- WORK ITEM -
In the copy, include every entry exactly but none of the images.

+===+

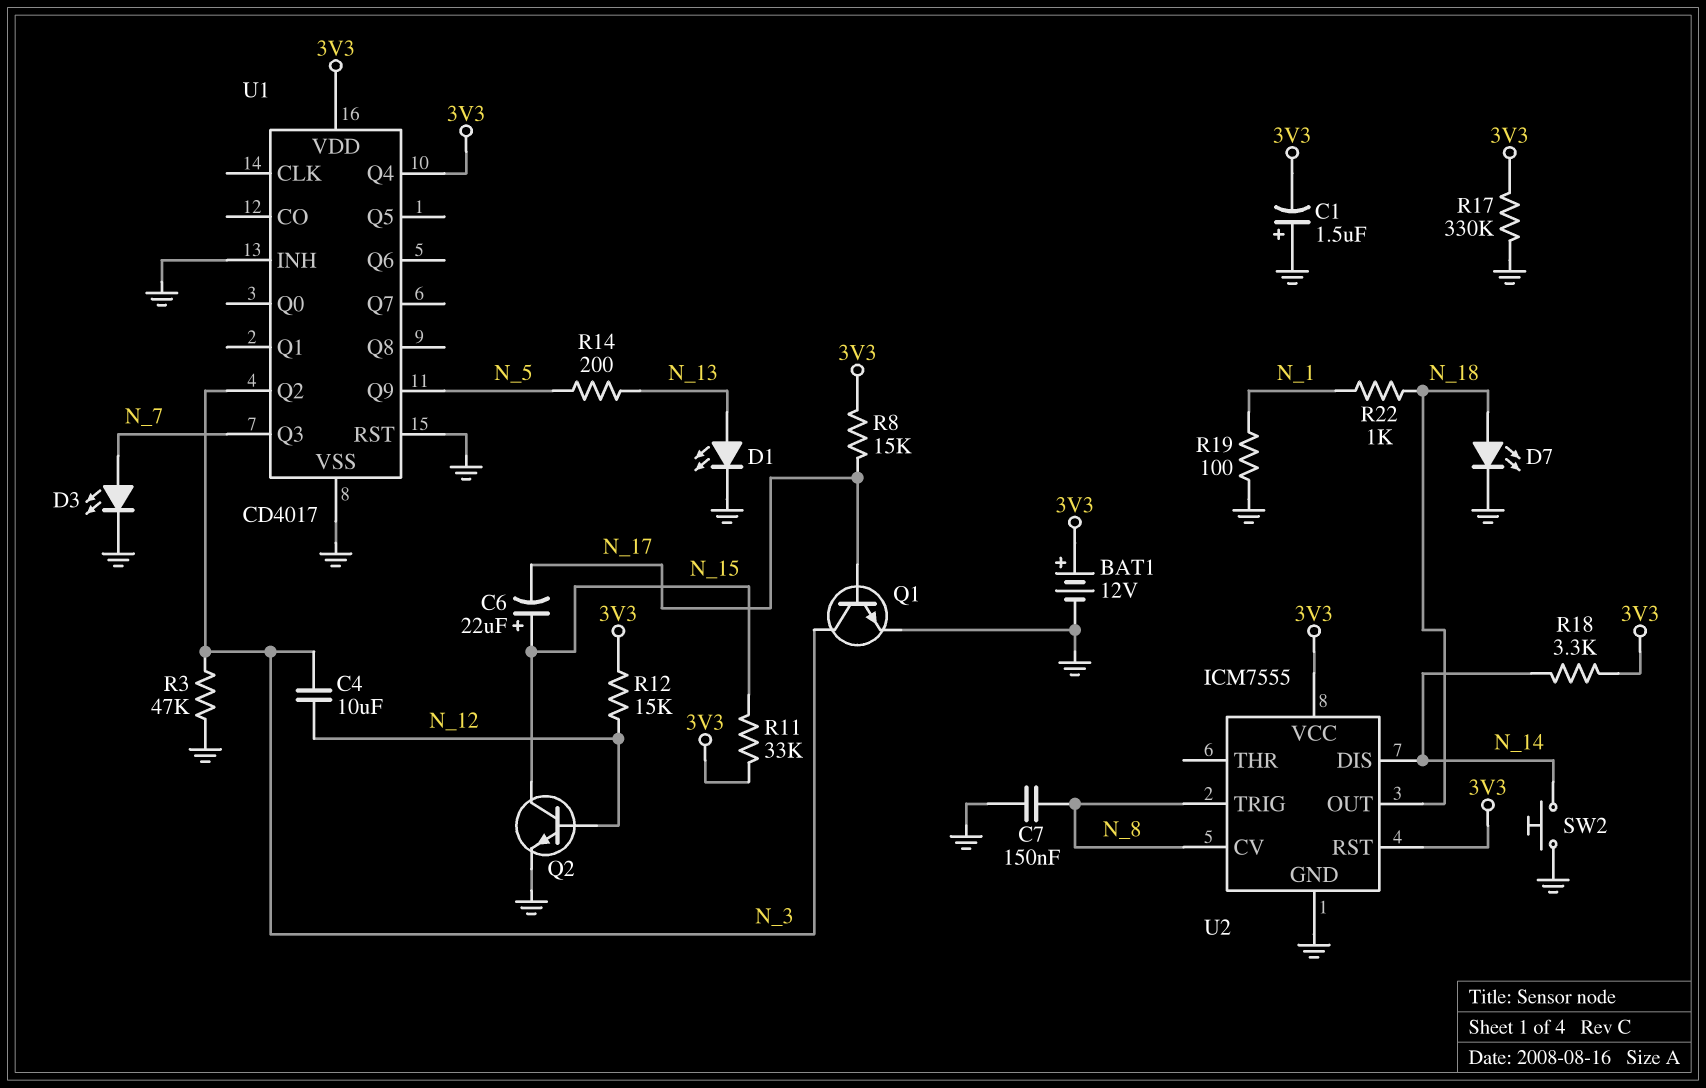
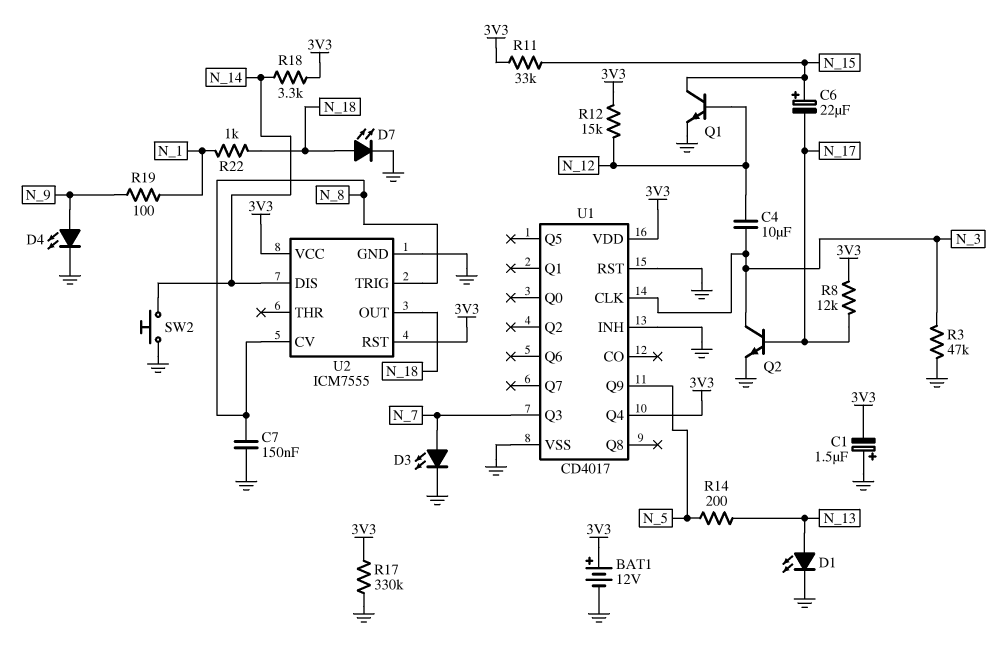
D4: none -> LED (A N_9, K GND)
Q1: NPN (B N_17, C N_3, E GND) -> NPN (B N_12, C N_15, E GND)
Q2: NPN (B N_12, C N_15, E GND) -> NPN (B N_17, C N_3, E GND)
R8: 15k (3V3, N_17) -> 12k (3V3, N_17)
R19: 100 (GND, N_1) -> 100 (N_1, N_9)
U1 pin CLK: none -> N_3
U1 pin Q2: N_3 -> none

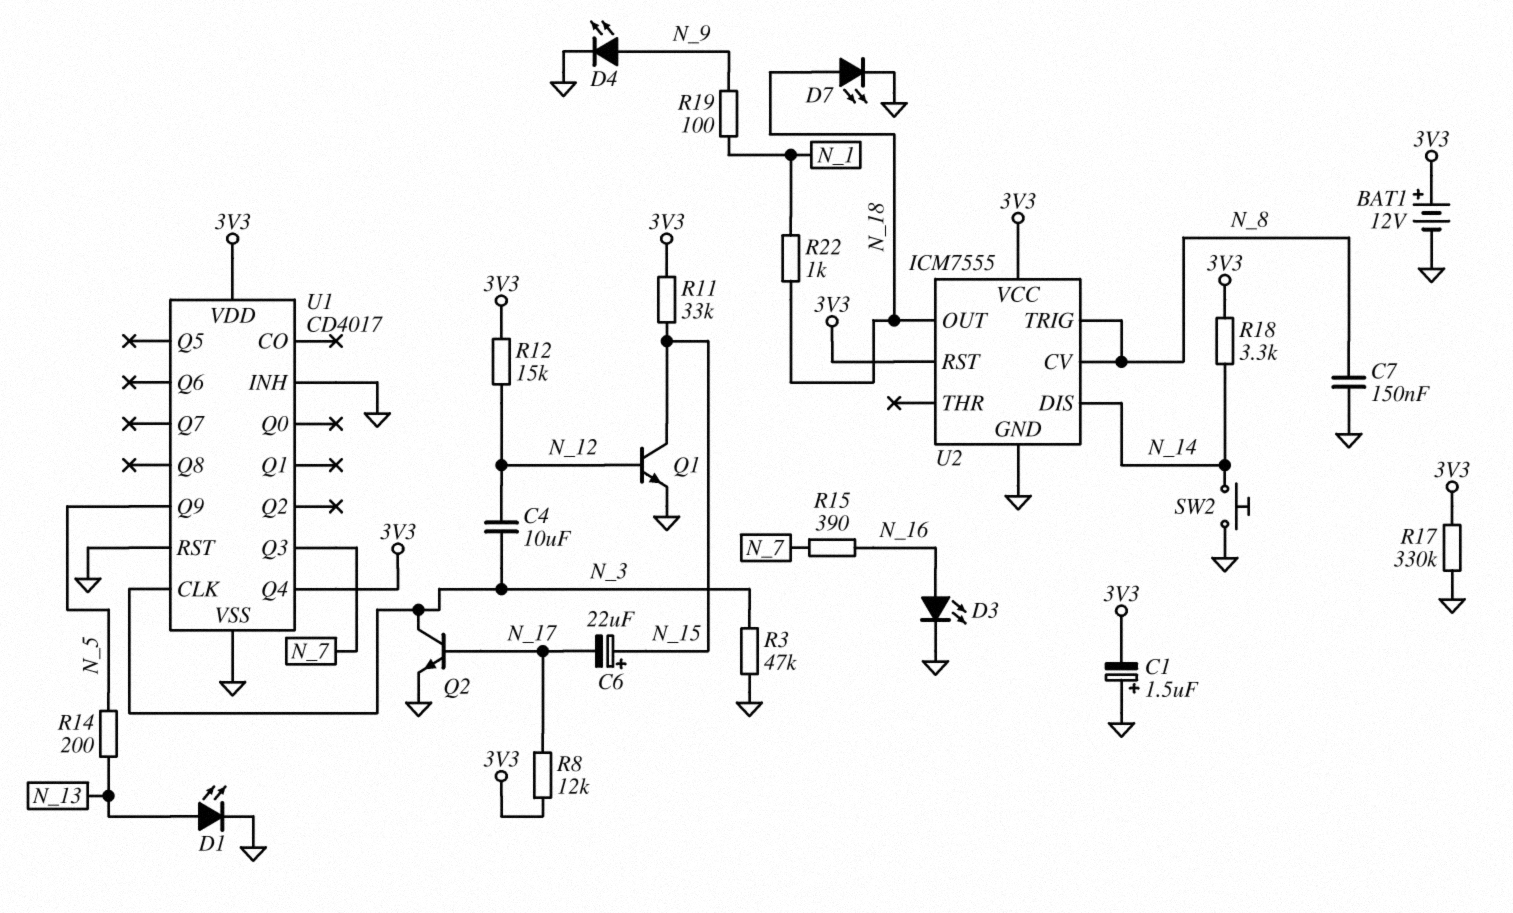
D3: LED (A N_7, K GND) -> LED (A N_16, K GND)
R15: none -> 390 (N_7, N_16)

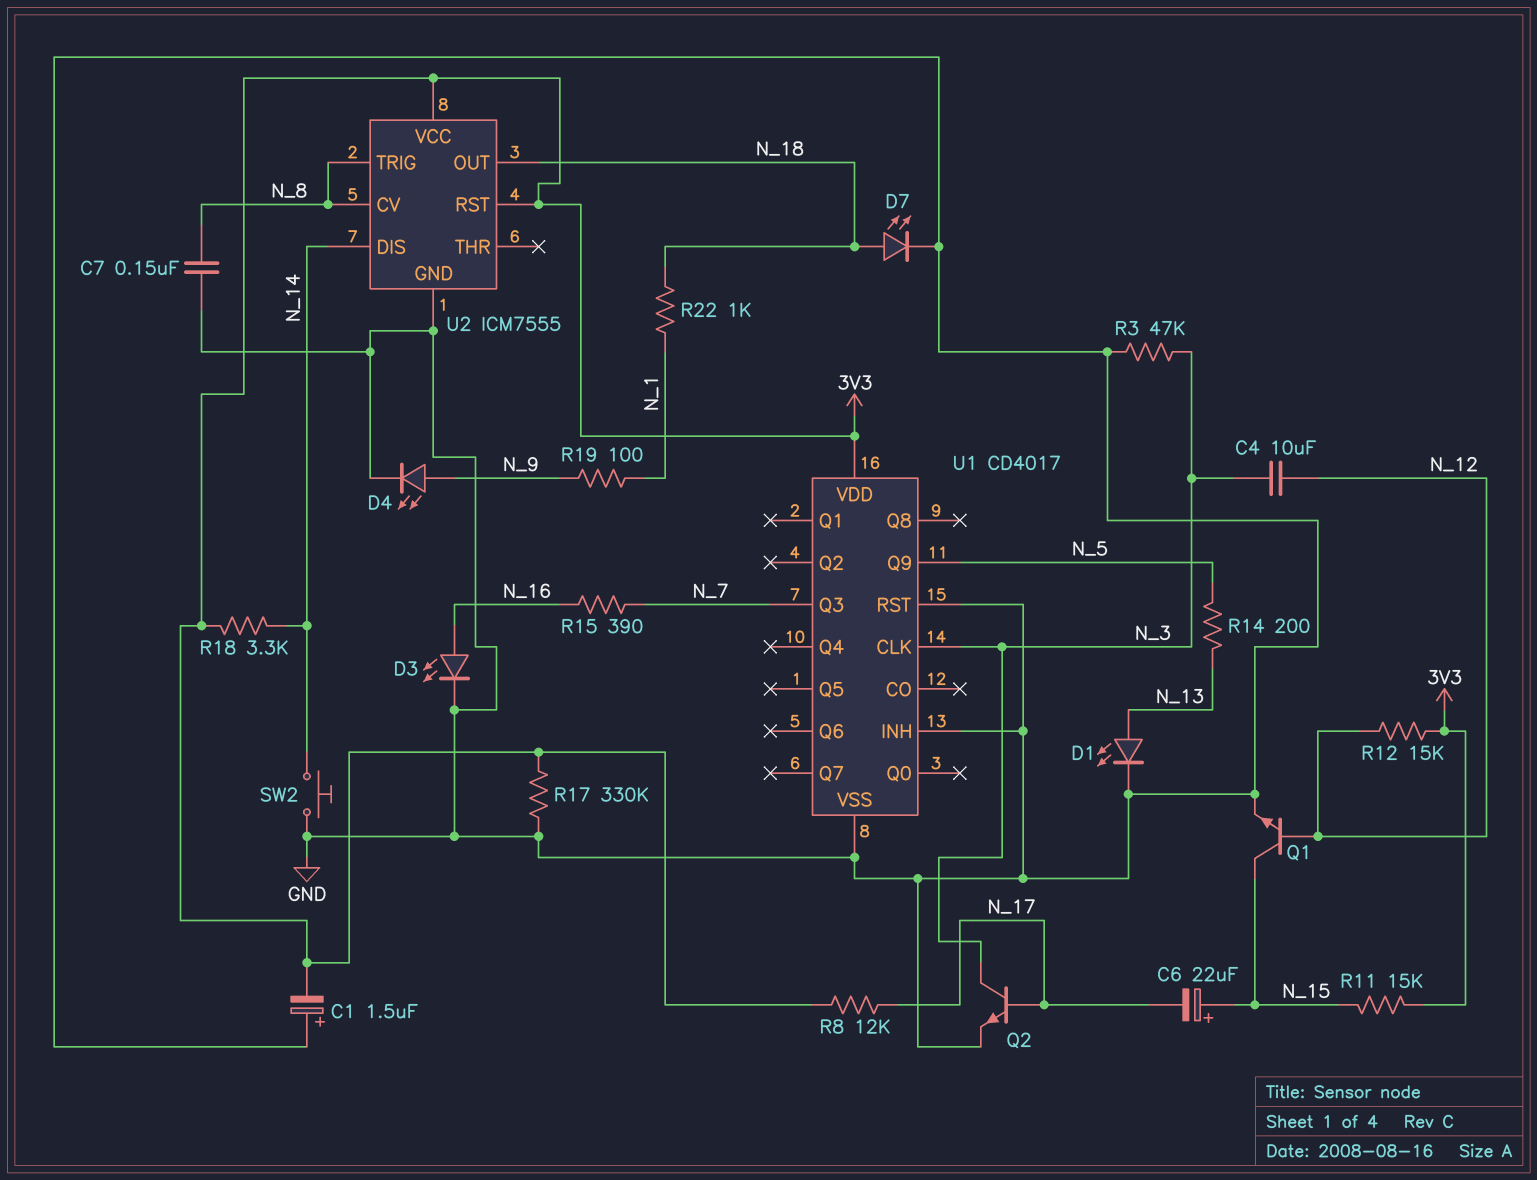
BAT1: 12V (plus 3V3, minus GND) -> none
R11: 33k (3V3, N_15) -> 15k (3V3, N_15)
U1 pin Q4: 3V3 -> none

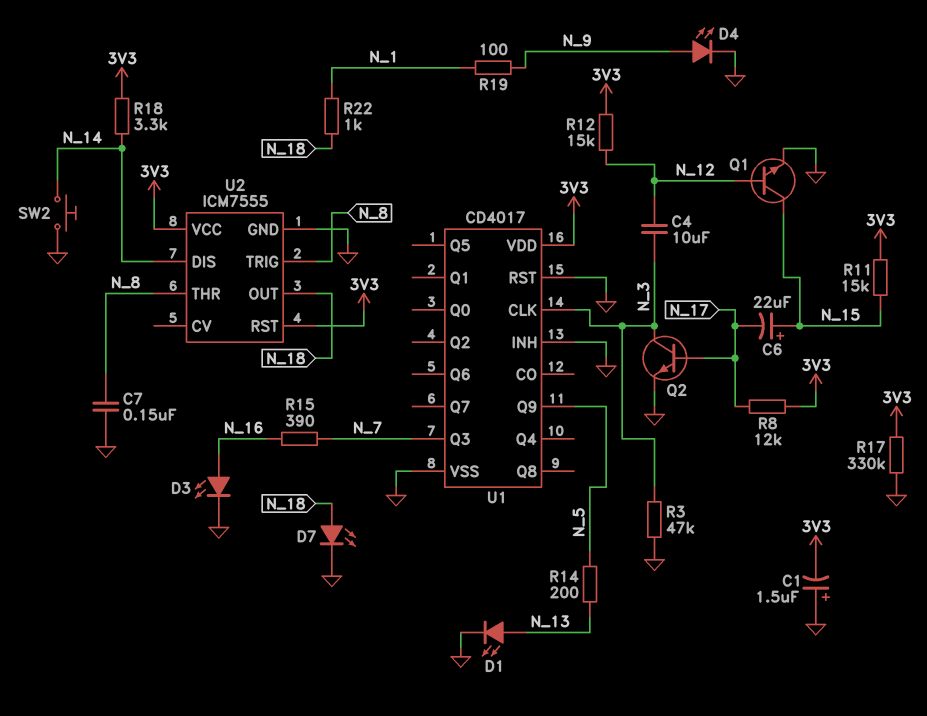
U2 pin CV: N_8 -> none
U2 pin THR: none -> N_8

+===+

- TASK OUTPUT -
D4: none -> LED (A N_9, K GND)
Q1: NPN (B N_17, C N_3, E GND) -> NPN (B N_12, C N_15, E GND)
Q2: NPN (B N_12, C N_15, E GND) -> NPN (B N_17, C N_3, E GND)
R8: 15k (3V3, N_17) -> 12k (3V3, N_17)
R19: 100 (GND, N_1) -> 100 (N_1, N_9)
U1 pin CLK: none -> N_3
U1 pin Q2: N_3 -> none

D3: LED (A N_7, K GND) -> LED (A N_16, K GND)
R15: none -> 390 (N_7, N_16)

BAT1: 12V (plus 3V3, minus GND) -> none
R11: 33k (3V3, N_15) -> 15k (3V3, N_15)
U1 pin Q4: 3V3 -> none

U2 pin CV: N_8 -> none
U2 pin THR: none -> N_8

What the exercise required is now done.